_Instructions for the task_
Can you write out the whole listing exactly?

_Records to process_
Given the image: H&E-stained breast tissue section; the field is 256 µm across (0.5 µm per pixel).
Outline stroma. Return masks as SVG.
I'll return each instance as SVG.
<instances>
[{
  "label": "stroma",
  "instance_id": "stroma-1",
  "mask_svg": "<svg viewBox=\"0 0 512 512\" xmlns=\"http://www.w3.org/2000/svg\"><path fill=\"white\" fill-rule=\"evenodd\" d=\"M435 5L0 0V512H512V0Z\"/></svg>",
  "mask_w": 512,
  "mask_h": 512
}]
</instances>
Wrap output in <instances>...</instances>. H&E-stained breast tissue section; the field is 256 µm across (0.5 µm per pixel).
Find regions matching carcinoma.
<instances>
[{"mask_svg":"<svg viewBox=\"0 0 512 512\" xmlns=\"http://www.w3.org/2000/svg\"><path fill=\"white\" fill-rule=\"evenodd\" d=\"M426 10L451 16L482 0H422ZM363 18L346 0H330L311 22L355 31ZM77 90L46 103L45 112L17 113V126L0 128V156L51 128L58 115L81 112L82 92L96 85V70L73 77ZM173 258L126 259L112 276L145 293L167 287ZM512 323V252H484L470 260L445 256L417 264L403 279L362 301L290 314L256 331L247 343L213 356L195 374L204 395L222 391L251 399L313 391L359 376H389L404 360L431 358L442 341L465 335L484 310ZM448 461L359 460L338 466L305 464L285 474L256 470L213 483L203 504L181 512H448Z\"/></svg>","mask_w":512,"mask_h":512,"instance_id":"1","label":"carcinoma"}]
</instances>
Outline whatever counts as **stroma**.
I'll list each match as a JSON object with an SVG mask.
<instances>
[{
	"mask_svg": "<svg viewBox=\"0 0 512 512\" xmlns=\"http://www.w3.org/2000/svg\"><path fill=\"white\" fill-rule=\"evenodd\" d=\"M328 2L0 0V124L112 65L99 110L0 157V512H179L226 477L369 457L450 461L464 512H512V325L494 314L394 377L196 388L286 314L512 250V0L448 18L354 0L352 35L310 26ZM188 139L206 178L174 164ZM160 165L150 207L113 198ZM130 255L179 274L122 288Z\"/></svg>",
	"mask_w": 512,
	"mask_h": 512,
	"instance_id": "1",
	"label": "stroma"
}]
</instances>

_Complete response_
Given the image: H&E-stained breast tissue section; the field is 256 µm across (0.5 µm per pixel).
Outline stroma. Return masks as SVG.
I'll return each instance as SVG.
<instances>
[{
  "label": "stroma",
  "instance_id": "stroma-1",
  "mask_svg": "<svg viewBox=\"0 0 512 512\" xmlns=\"http://www.w3.org/2000/svg\"><path fill=\"white\" fill-rule=\"evenodd\" d=\"M435 5L0 0V512H512V0Z\"/></svg>",
  "mask_w": 512,
  "mask_h": 512
}]
</instances>
Wrap output in <instances>...</instances>. H&E-stained breast tissue section; the field is 256 µm across (0.5 µm per pixel).
Find regions matching carcinoma.
<instances>
[{"mask_svg":"<svg viewBox=\"0 0 512 512\" xmlns=\"http://www.w3.org/2000/svg\"><path fill=\"white\" fill-rule=\"evenodd\" d=\"M426 10L451 16L482 0H422ZM363 18L346 0H330L311 22L355 31ZM77 90L46 103L45 112L17 113V126L0 128V156L51 128L58 115L81 112L82 92L96 85V70L73 77ZM173 258L126 259L112 276L145 293L167 287ZM512 323V252H484L470 260L445 256L417 264L403 279L362 301L290 314L256 331L247 343L213 356L195 374L204 395L222 391L251 399L313 391L359 376H389L404 360L431 358L442 341L465 335L484 310ZM448 461L359 460L338 466L305 464L285 474L256 470L213 483L203 504L181 512H448Z\"/></svg>","mask_w":512,"mask_h":512,"instance_id":"1","label":"carcinoma"}]
</instances>
Outline whatever counts as **stroma**.
I'll list each match as a JSON object with an SVG mask.
<instances>
[{
	"mask_svg": "<svg viewBox=\"0 0 512 512\" xmlns=\"http://www.w3.org/2000/svg\"><path fill=\"white\" fill-rule=\"evenodd\" d=\"M328 2L0 0V124L112 65L99 110L0 157V512H179L226 477L369 457L450 461L464 512H512V325L494 314L394 377L196 388L286 314L512 250V0L448 18L354 0L352 35L310 26ZM188 139L206 178L174 164ZM160 165L150 207L113 198ZM130 255L179 274L122 288Z\"/></svg>",
	"mask_w": 512,
	"mask_h": 512,
	"instance_id": "1",
	"label": "stroma"
}]
</instances>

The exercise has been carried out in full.